#### TASK STATEMENT:
Convert every line of the records below into a JSON list of strings, with one string per line and blank lines omitted.

------ PROVIDED DATA

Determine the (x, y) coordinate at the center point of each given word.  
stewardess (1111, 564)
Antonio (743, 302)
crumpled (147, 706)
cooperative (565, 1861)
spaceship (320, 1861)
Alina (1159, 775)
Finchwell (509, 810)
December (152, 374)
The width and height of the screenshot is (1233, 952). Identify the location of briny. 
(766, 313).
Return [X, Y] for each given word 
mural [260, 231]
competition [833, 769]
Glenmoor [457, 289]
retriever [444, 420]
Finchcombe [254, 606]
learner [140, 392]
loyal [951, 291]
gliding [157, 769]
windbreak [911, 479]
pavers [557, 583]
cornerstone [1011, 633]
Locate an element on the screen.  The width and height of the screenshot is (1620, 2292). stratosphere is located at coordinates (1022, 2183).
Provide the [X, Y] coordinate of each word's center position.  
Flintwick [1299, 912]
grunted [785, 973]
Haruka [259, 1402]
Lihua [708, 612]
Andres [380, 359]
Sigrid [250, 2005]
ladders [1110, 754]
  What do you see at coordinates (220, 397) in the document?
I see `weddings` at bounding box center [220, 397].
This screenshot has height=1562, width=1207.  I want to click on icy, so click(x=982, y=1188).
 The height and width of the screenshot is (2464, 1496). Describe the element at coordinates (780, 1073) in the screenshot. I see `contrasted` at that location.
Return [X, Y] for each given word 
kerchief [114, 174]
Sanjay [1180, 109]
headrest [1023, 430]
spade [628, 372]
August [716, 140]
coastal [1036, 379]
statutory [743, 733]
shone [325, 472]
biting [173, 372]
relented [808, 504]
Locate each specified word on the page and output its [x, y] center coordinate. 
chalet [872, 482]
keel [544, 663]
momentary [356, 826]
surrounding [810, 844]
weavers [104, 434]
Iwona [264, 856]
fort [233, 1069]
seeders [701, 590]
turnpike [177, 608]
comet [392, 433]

------------

#### SOLUTION FOR THIS EXERCISE:
[
  "Determine the (x, y) coordinate at the center point of each given word.  ",
  "stewardess (1111, 564)",
  "Antonio (743, 302)",
  "crumpled (147, 706)",
  "cooperative (565, 1861)",
  "spaceship (320, 1861)",
  "Alina (1159, 775)",
  "Finchwell (509, 810)",
  "December (152, 374)",
  "The width and height of the screenshot is (1233, 952). Identify the location of briny. ",
  "(766, 313).",
  "Return [X, Y] for each given word ",
  "mural [260, 231]",
  "competition [833, 769]",
  "Glenmoor [457, 289]",
  "retriever [444, 420]",
  "Finchcombe [254, 606]",
  "learner [140, 392]",
  "loyal [951, 291]",
  "gliding [157, 769]",
  "windbreak [911, 479]",
  "pavers [557, 583]",
  "cornerstone [1011, 633]",
  "Locate an element on the screen.  The width and height of the screenshot is (1620, 2292). stratosphere is located at coordinates (1022, 2183).",
  "Provide the [X, Y] coordinate of each word's center position.  ",
  "Flintwick [1299, 912]",
  "grunted [785, 973]",
  "Haruka [259, 1402]",
  "Lihua [708, 612]",
  "Andres [380, 359]",
  "Sigrid [250, 2005]",
  "ladders [1110, 754]",
  "  What do you see at coordinates (220, 397) in the document?",
  "I see `weddings` at bounding box center [220, 397].",
  "This screenshot has height=1562, width=1207.  I want to click on icy, so click(x=982, y=1188).",
  " The height and width of the screenshot is (2464, 1496). Describe the element at coordinates (780, 1073) in the screenshot. I see `contrasted` at that location.",
  "Return [X, Y] for each given word ",
  "kerchief [114, 174]",
  "Sanjay [1180, 109]",
  "headrest [1023, 430]",
  "spade [628, 372]",
  "August [716, 140]",
  "coastal [1036, 379]",
  "statutory [743, 733]",
  "shone [325, 472]",
  "biting [173, 372]",
  "relented [808, 504]",
  "Locate each specified word on the page and output its [x, y] center coordinate. ",
  "chalet [872, 482]",
  "keel [544, 663]",
  "momentary [356, 826]",
  "surrounding [810, 844]",
  "weavers [104, 434]",
  "Iwona [264, 856]",
  "fort [233, 1069]",
  "seeders [701, 590]",
  "turnpike [177, 608]",
  "comet [392, 433]"
]